··· Input data ···
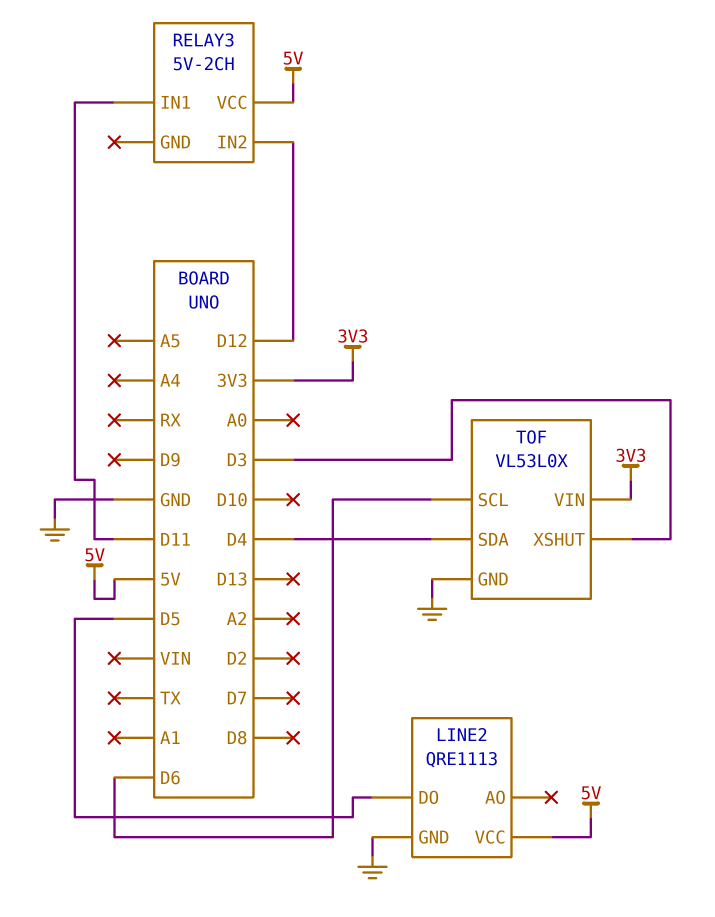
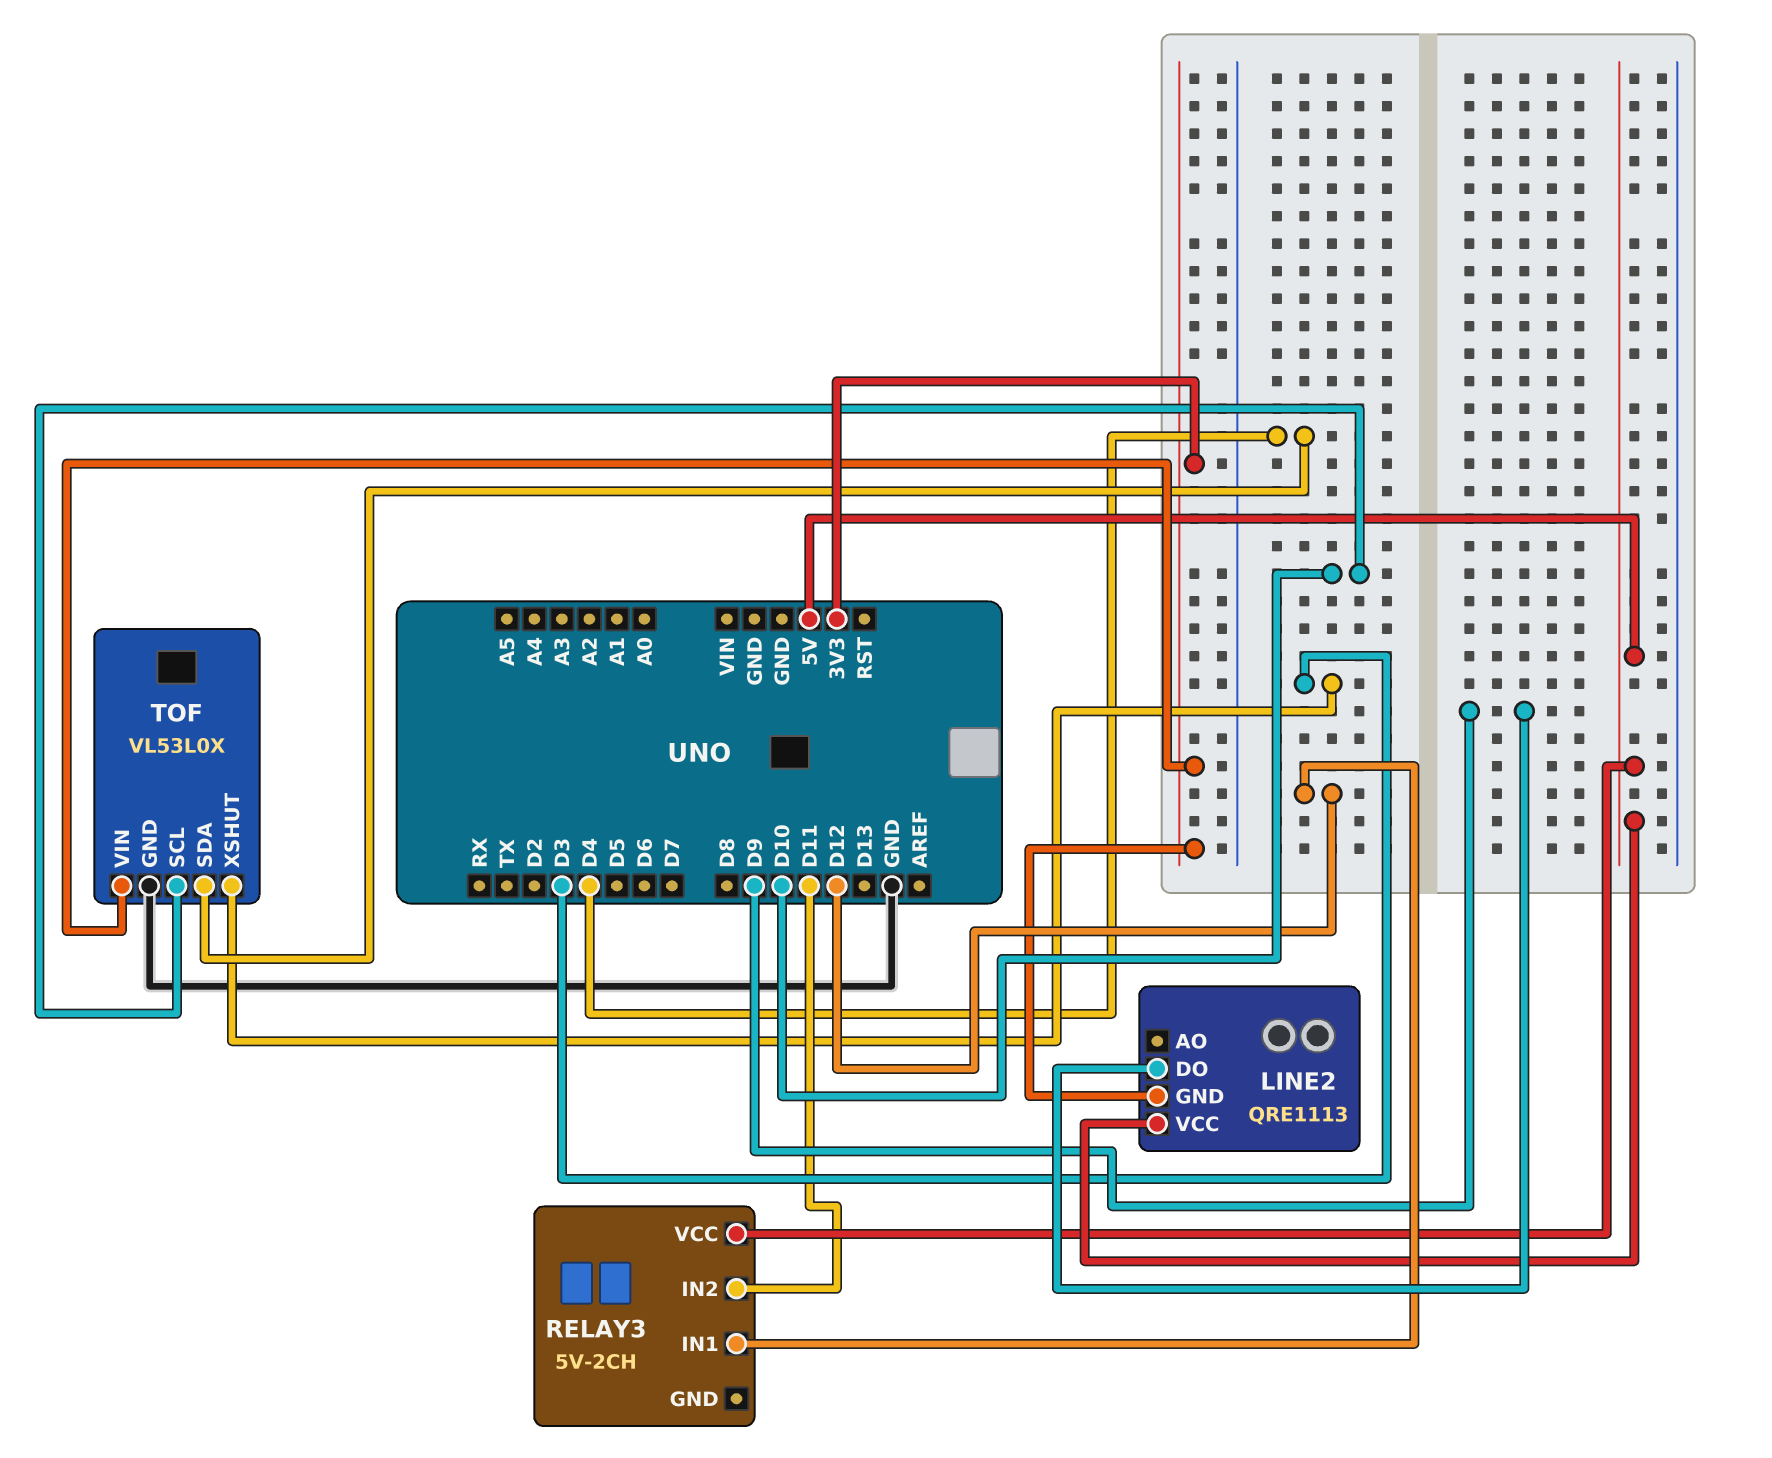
LINE2 pin DO: D5 -> D9
LINE2 pin GND: GND -> 3V3
RELAY3 pin IN1: D11 -> D12
RELAY3 pin IN2: D12 -> D11
TOF pin SCL: D6 -> D10

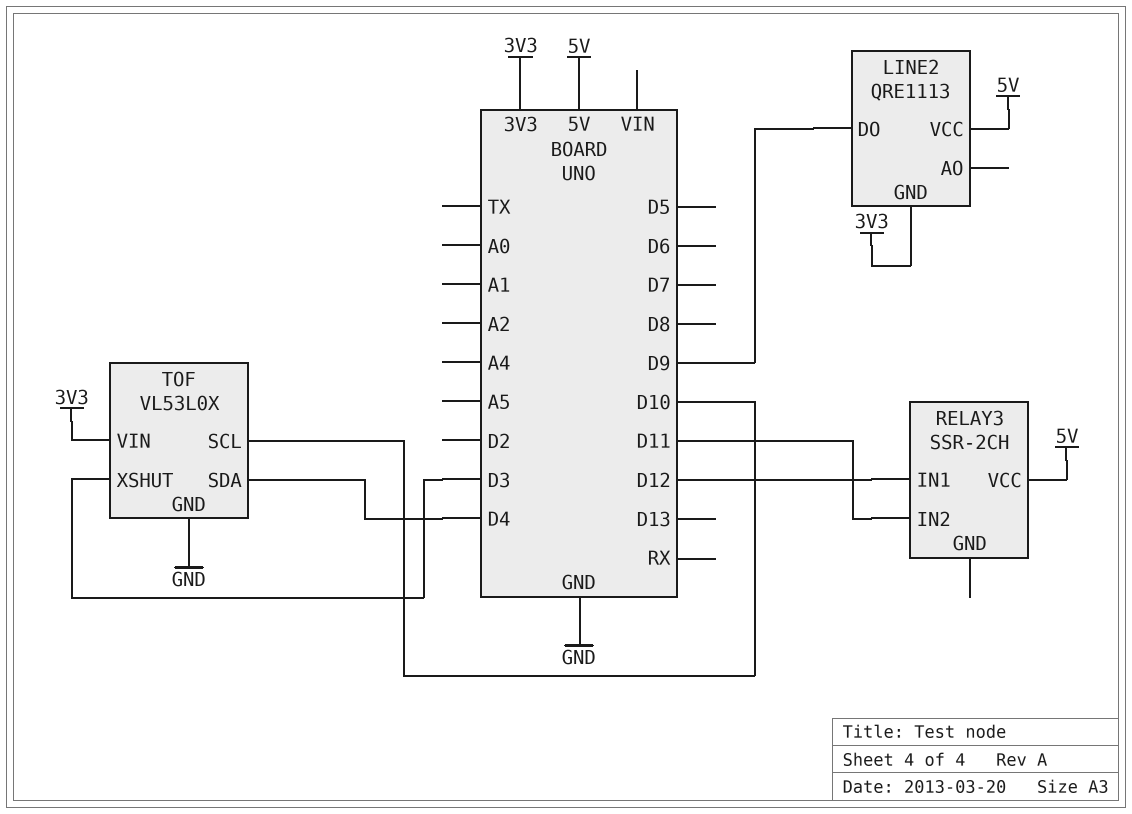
RELAY3: 5V-2CH -> SSR-2CH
···
Goal of the exercise:
Repeat all of the entries above word for word and omit the pictures.

Response:
LINE2 pin DO: D5 -> D9
LINE2 pin GND: GND -> 3V3
RELAY3 pin IN1: D11 -> D12
RELAY3 pin IN2: D12 -> D11
TOF pin SCL: D6 -> D10

RELAY3: 5V-2CH -> SSR-2CH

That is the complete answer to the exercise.